Please return the lines below verbatim, beginning at the one that has "red brick B6:D6" and stopping after the one that has "orange brick J11", and add no other lines.

----

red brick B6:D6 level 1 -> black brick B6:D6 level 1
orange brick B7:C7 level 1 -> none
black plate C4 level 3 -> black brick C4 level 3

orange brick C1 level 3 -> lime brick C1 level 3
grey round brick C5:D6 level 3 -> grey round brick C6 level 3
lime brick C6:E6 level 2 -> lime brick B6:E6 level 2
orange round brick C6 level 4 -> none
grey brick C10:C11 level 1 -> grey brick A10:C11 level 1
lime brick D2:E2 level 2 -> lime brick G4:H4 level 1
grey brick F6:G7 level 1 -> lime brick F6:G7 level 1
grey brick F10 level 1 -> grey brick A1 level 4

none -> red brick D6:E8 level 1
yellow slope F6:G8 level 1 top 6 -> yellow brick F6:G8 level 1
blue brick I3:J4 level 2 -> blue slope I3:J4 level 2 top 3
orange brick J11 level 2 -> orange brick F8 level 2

----

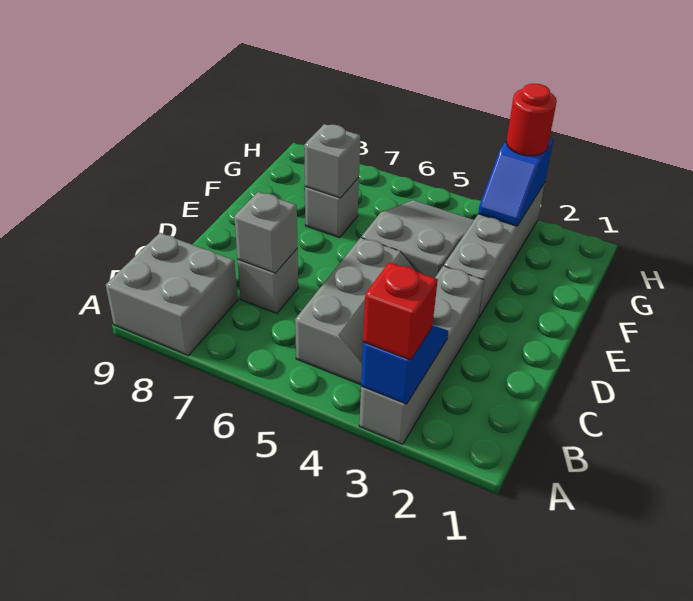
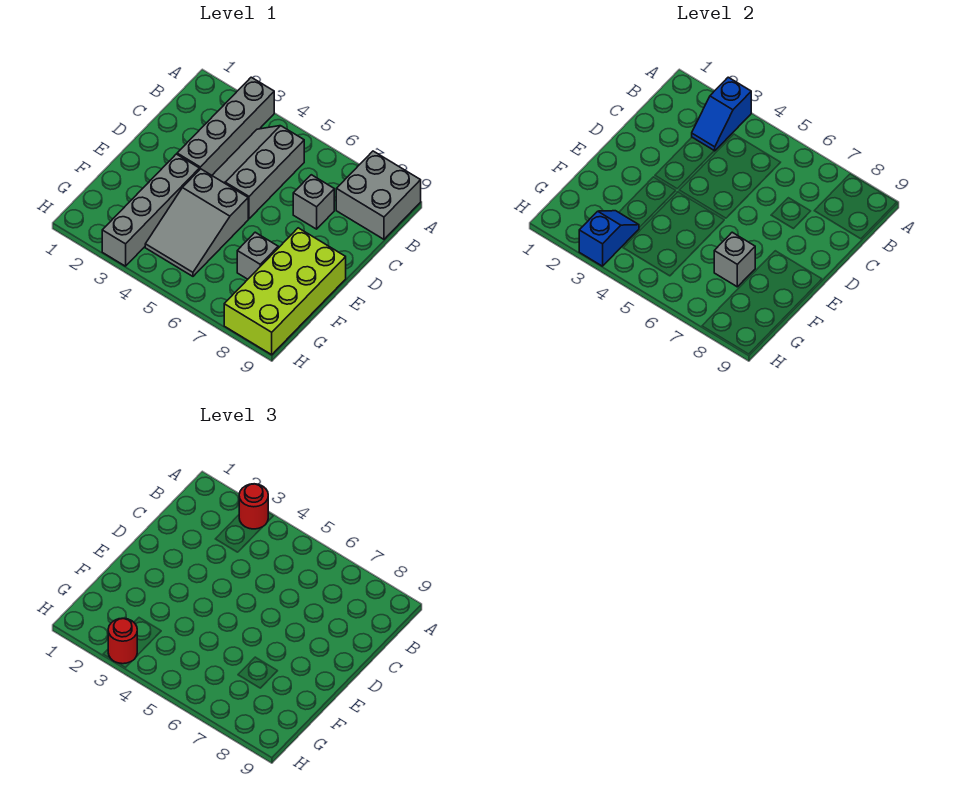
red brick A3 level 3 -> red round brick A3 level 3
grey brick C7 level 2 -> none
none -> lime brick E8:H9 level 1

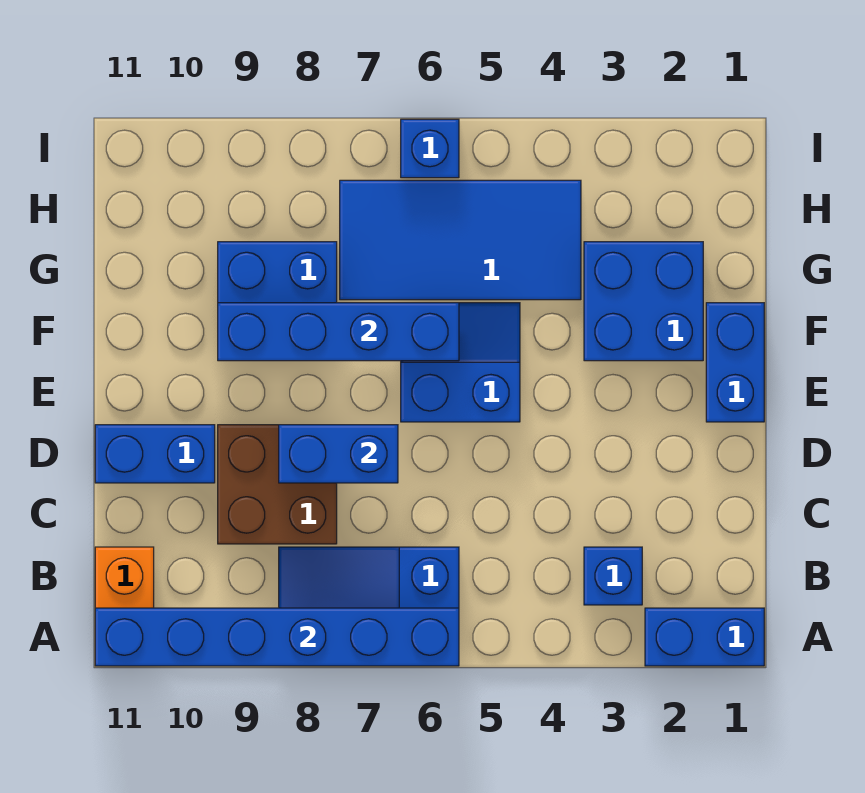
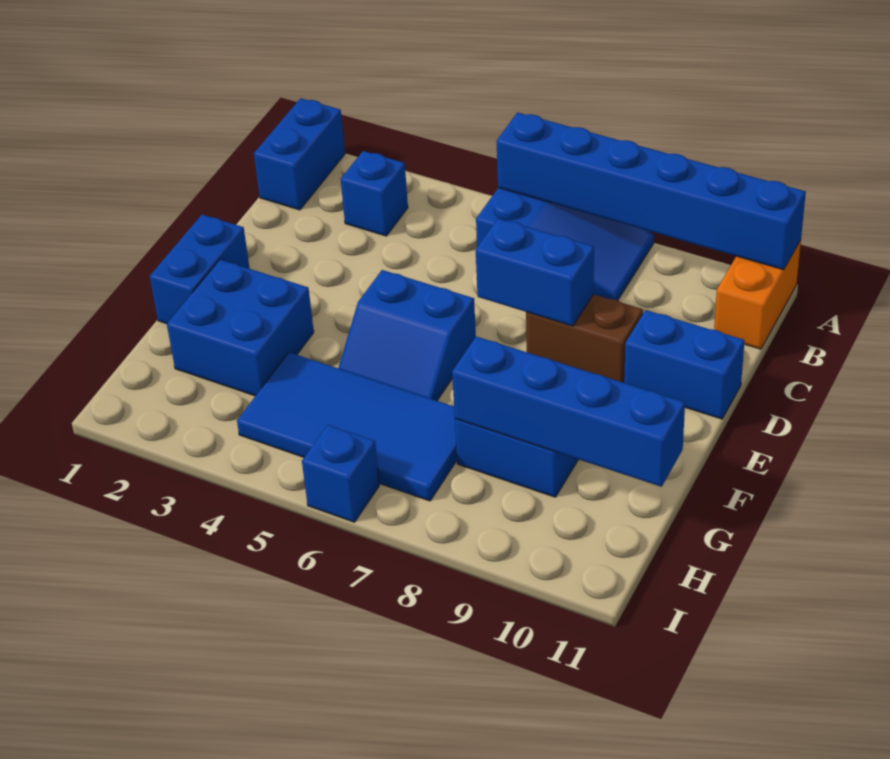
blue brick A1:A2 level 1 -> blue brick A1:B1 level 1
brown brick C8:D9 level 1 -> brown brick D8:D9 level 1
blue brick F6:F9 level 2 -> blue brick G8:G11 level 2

----

▸ **Solution for this exercise**:
red brick B6:D6 level 1 -> black brick B6:D6 level 1
orange brick B7:C7 level 1 -> none
black plate C4 level 3 -> black brick C4 level 3

orange brick C1 level 3 -> lime brick C1 level 3
grey round brick C5:D6 level 3 -> grey round brick C6 level 3
lime brick C6:E6 level 2 -> lime brick B6:E6 level 2
orange round brick C6 level 4 -> none
grey brick C10:C11 level 1 -> grey brick A10:C11 level 1
lime brick D2:E2 level 2 -> lime brick G4:H4 level 1
grey brick F6:G7 level 1 -> lime brick F6:G7 level 1
grey brick F10 level 1 -> grey brick A1 level 4

none -> red brick D6:E8 level 1
yellow slope F6:G8 level 1 top 6 -> yellow brick F6:G8 level 1
blue brick I3:J4 level 2 -> blue slope I3:J4 level 2 top 3
orange brick J11 level 2 -> orange brick F8 level 2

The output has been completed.